══ DATA EXTRACTS ══
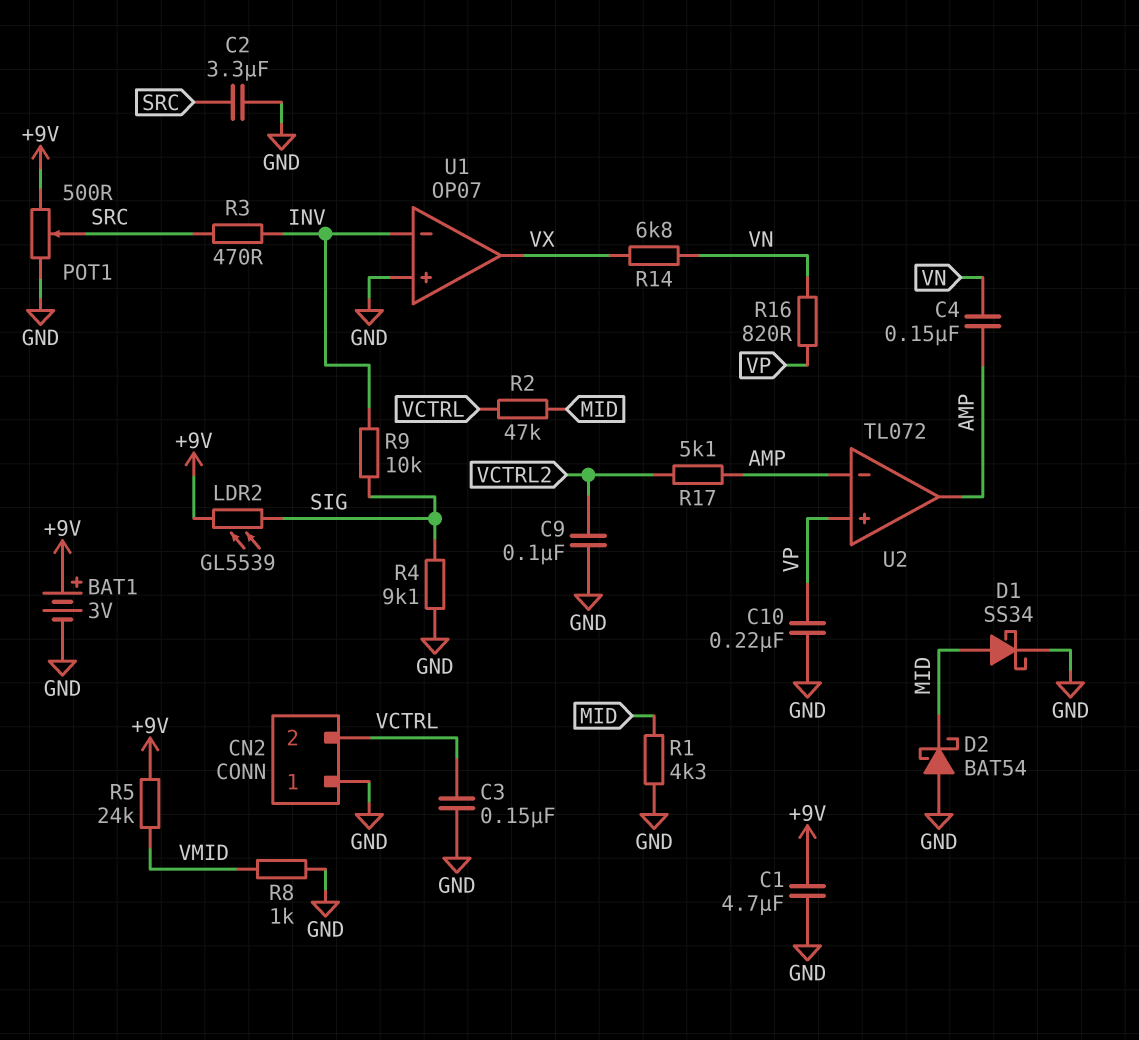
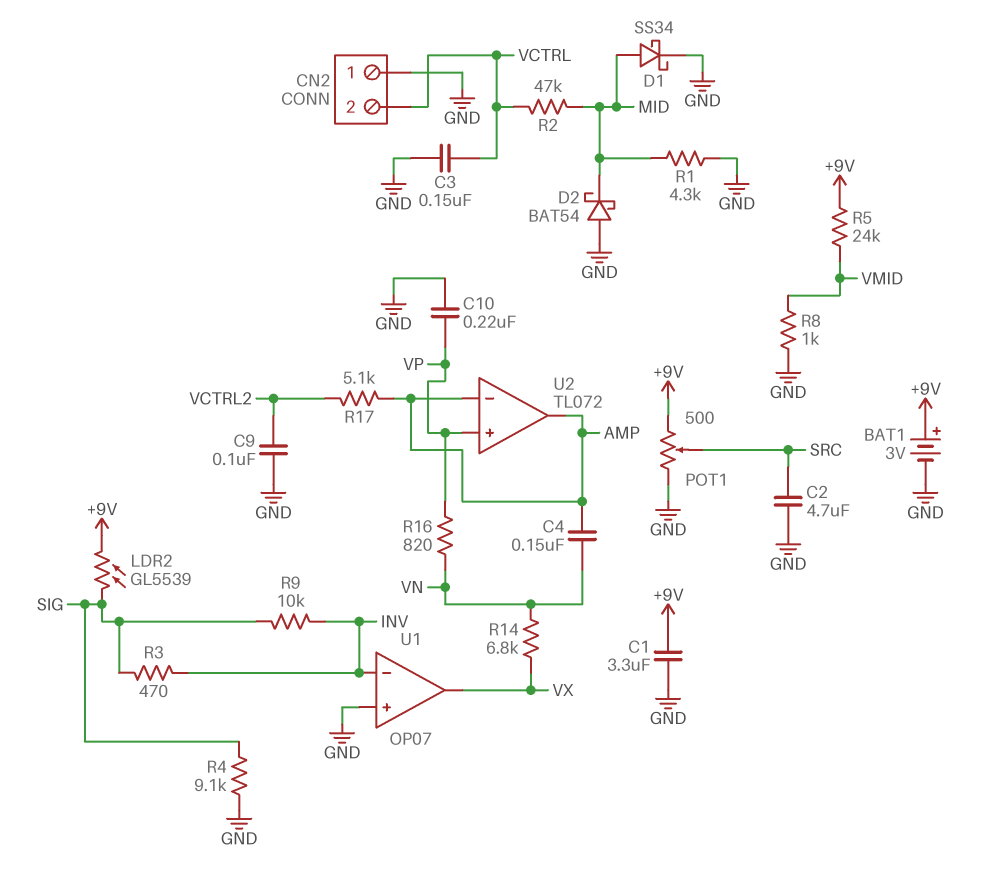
C1: 4.7uF (+9V, GND) -> 3.3uF (+9V, GND)
C2: 3.3uF (GND, SRC) -> 4.7uF (GND, SRC)
R3: 470 (INV, SRC) -> 470 (INV, SIG)

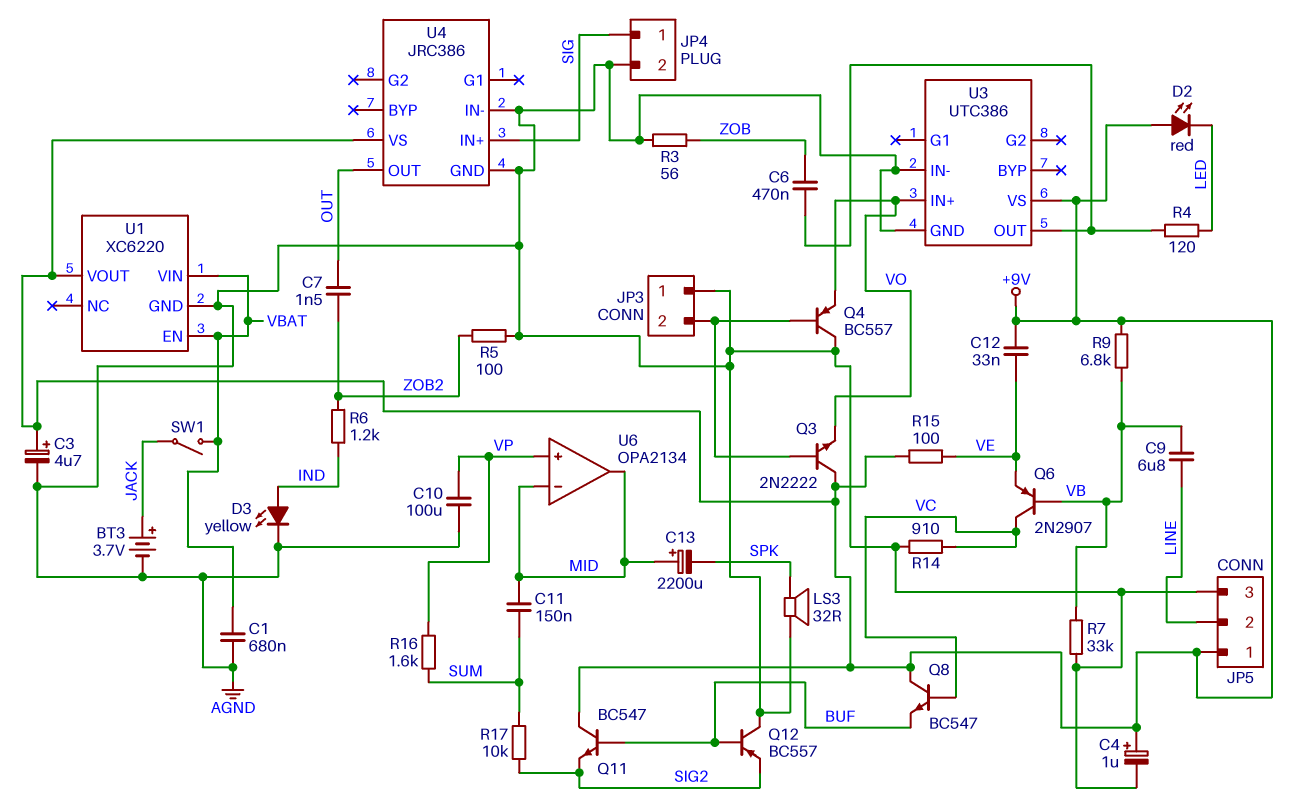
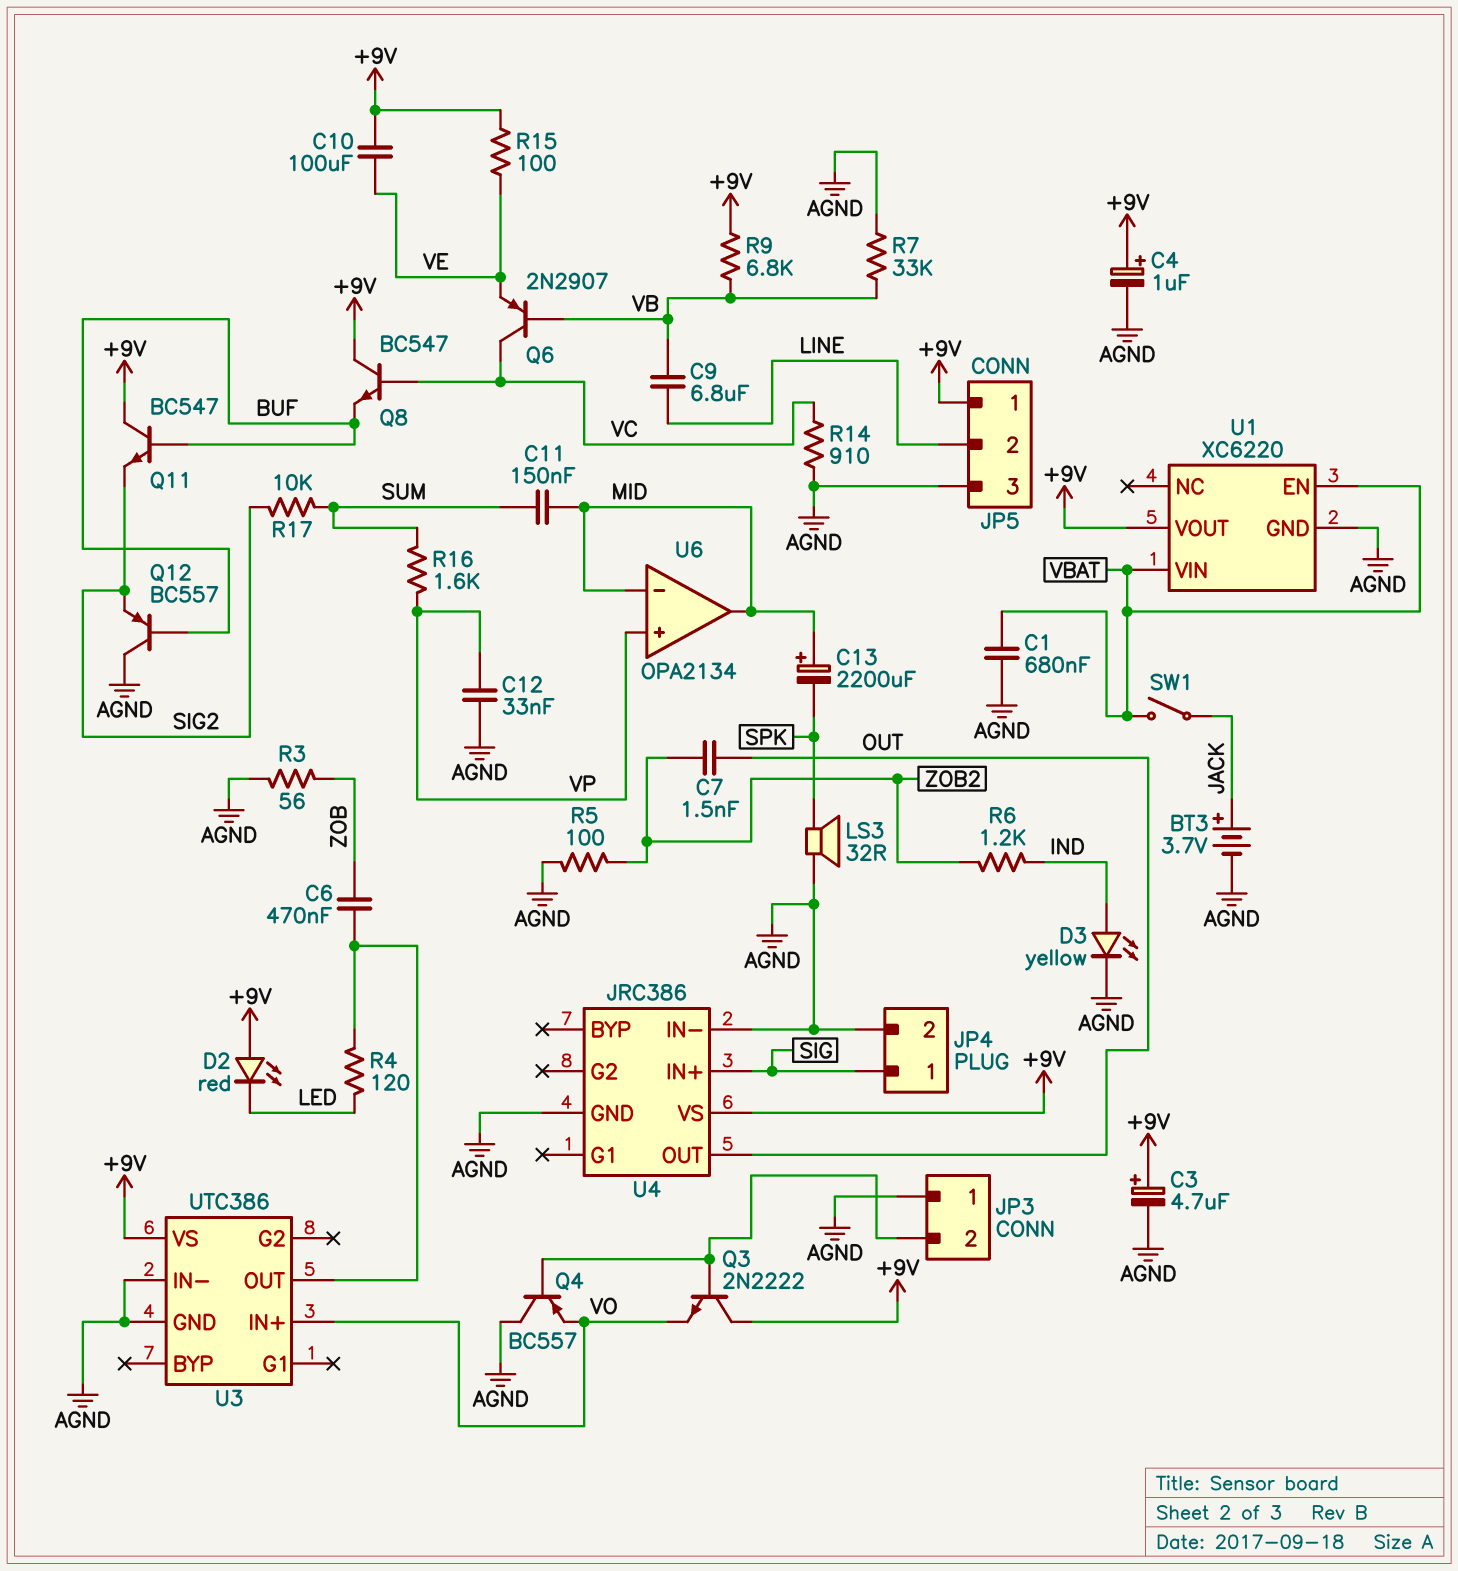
C10: 100uF (AGND, VP) -> 100uF (+9V, VE)
C12: 33nF (+9V, VE) -> 33nF (AGND, VP)

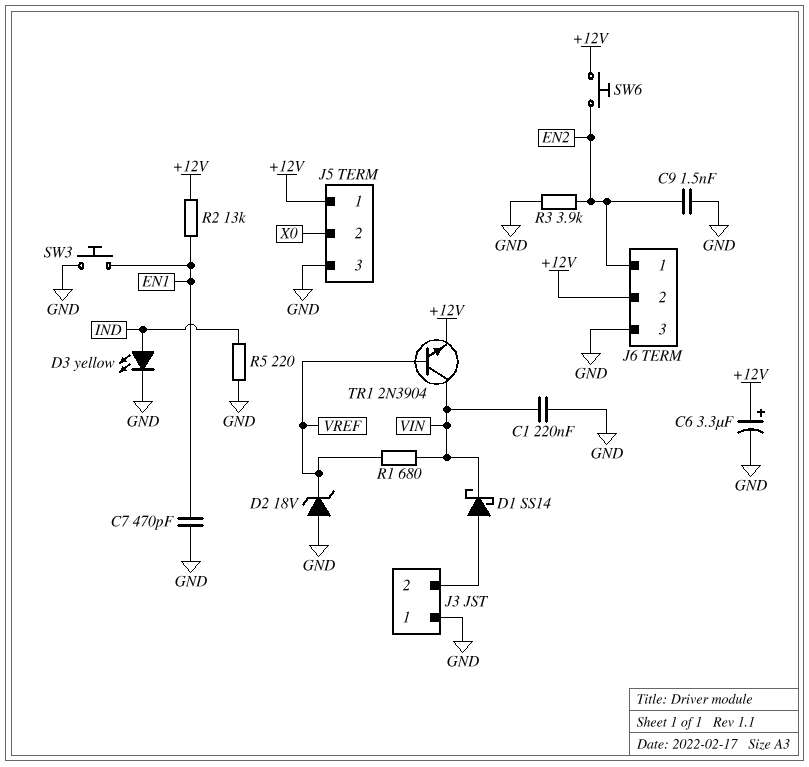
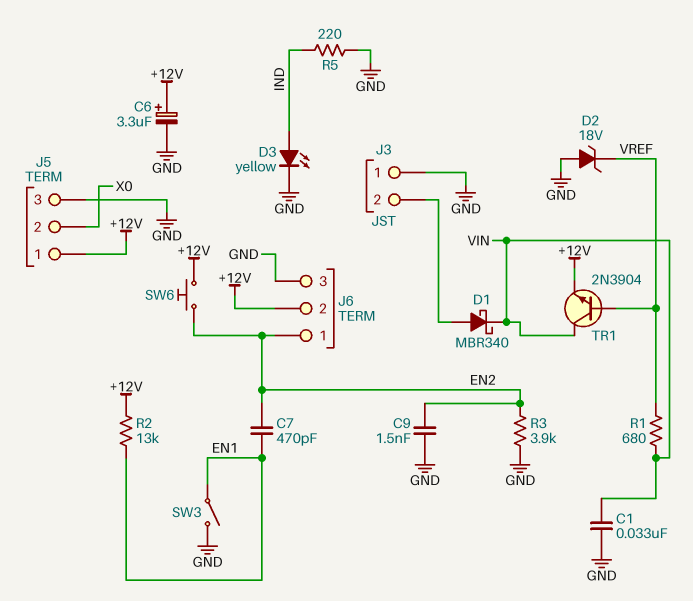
C1: 220nF (GND, VIN) -> 33nF (GND, VIN)
C7: 470pF (EN1, GND) -> 470pF (EN1, EN2)
D1: schottky SS14 (A J3/2, K VIN) -> schottky MBR340 (A J3/2, K VIN)
SW3: button (EN1, GND) -> switch (EN1, GND)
═══
**GOAL OF THE EXERCISE**
Where the string "AGND" appears in a line of the material above, count that line, and say only how many there are.

**ANSWER TO THE EXERCISE**
2